▶ **REQUIRED WORK**
Provide again, from the entries below, every line from the one containing "none -> pink robot [236,188,304,330]" through the one containing "none -> pink rocket [413,68,460,153]", exactly as written, and no other line.

START INPUT FOR THIS TASK

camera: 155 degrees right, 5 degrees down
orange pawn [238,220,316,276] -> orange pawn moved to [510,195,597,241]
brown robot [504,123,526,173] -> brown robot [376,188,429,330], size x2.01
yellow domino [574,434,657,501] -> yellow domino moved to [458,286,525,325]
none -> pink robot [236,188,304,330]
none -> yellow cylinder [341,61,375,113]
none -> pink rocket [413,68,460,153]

END INPUT FOR THIS TASK
START INPUT FOR THIS TASK

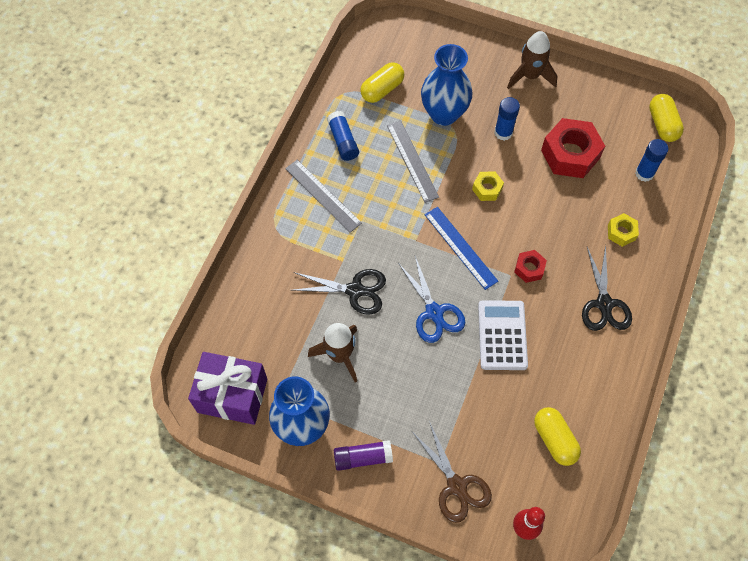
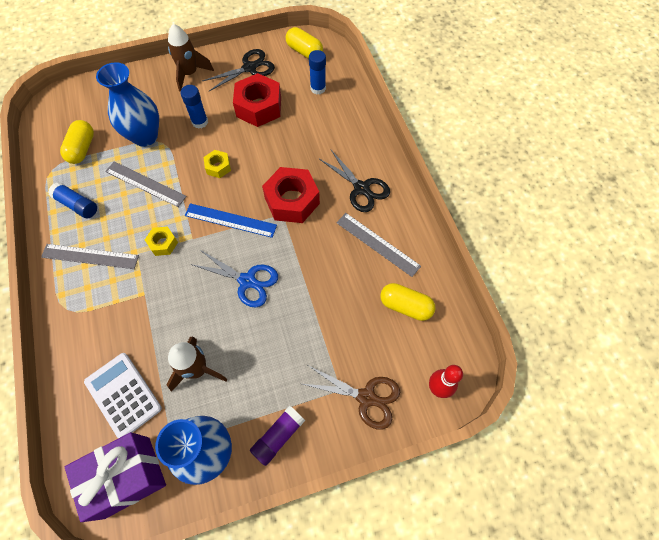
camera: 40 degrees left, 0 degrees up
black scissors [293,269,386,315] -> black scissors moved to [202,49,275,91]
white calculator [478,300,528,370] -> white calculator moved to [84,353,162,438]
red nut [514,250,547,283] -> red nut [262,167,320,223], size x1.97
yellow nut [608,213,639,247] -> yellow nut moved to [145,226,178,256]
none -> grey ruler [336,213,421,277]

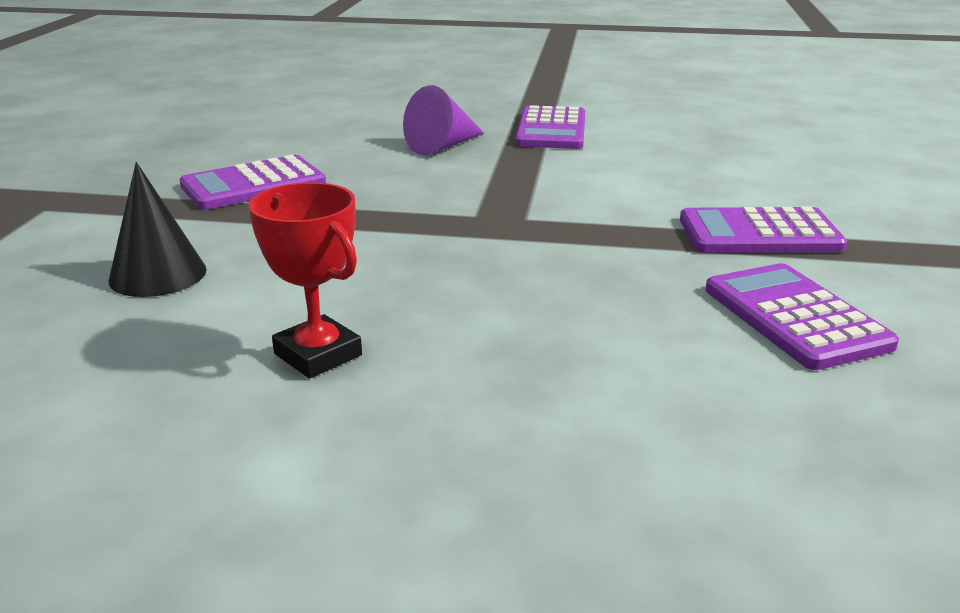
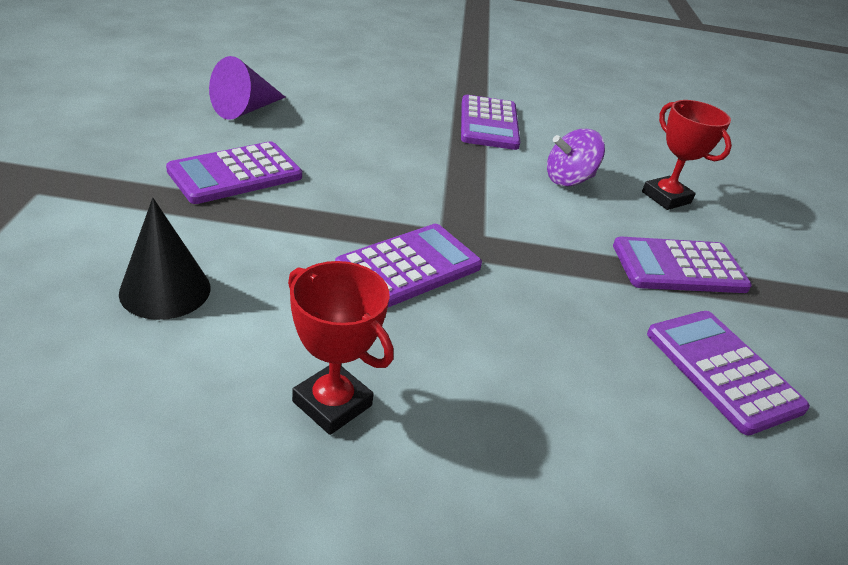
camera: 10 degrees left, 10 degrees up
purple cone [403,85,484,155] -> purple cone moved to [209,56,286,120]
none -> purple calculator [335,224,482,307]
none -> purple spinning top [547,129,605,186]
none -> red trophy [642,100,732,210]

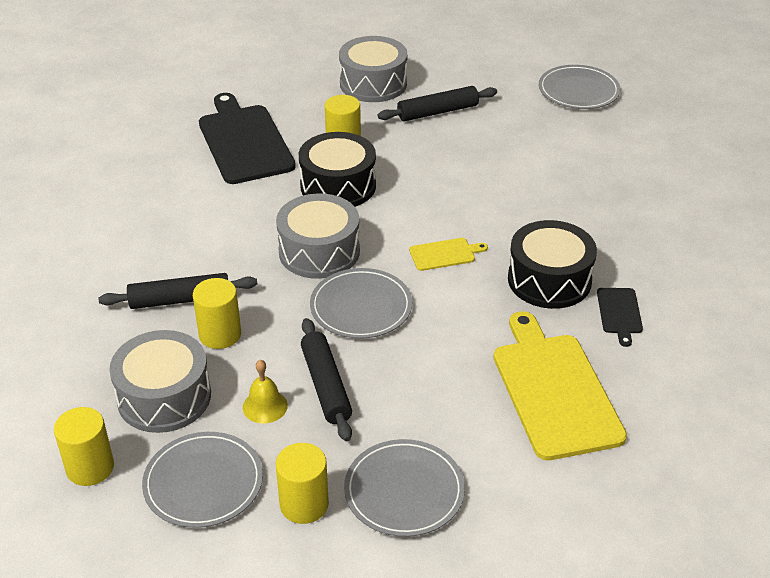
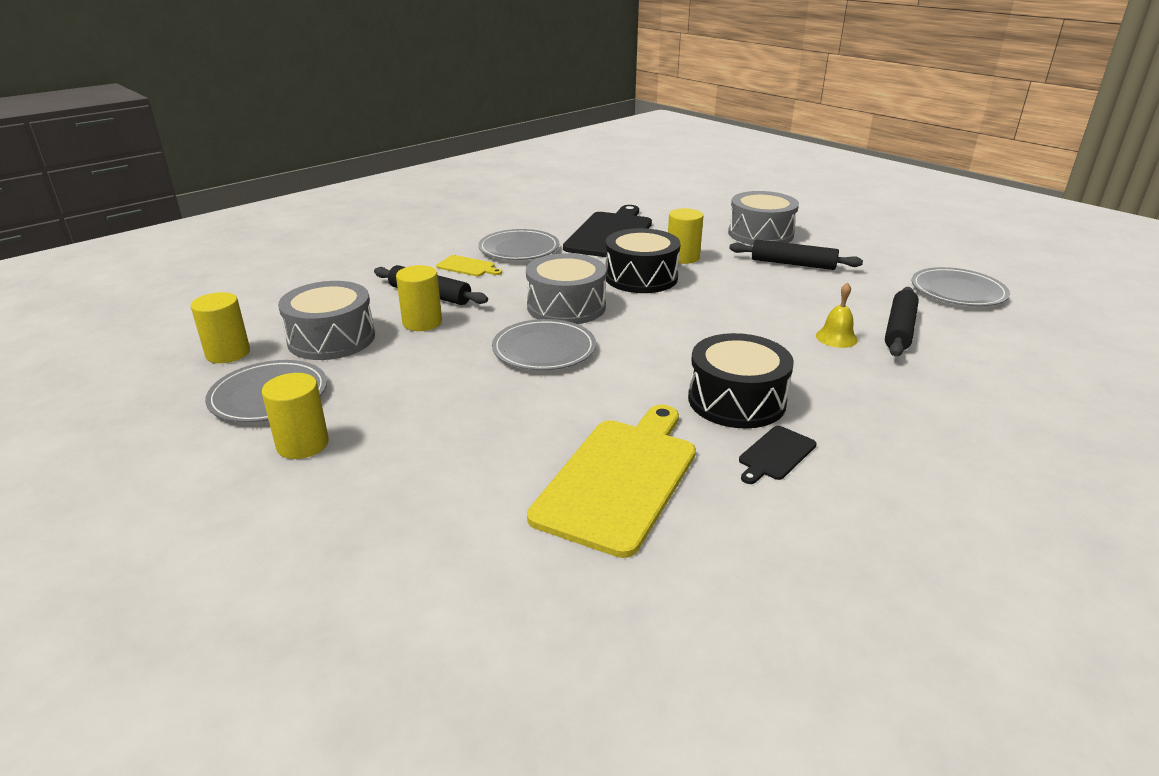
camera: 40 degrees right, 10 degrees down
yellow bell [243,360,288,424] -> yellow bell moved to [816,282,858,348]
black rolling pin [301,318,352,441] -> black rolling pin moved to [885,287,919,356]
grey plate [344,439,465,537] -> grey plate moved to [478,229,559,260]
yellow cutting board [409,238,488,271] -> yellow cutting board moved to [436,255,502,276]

END INPUT FOR THIS TASK

▶ **OUTPUT OF THE EXERCISE**
none -> pink robot [236,188,304,330]
none -> yellow cylinder [341,61,375,113]
none -> pink rocket [413,68,460,153]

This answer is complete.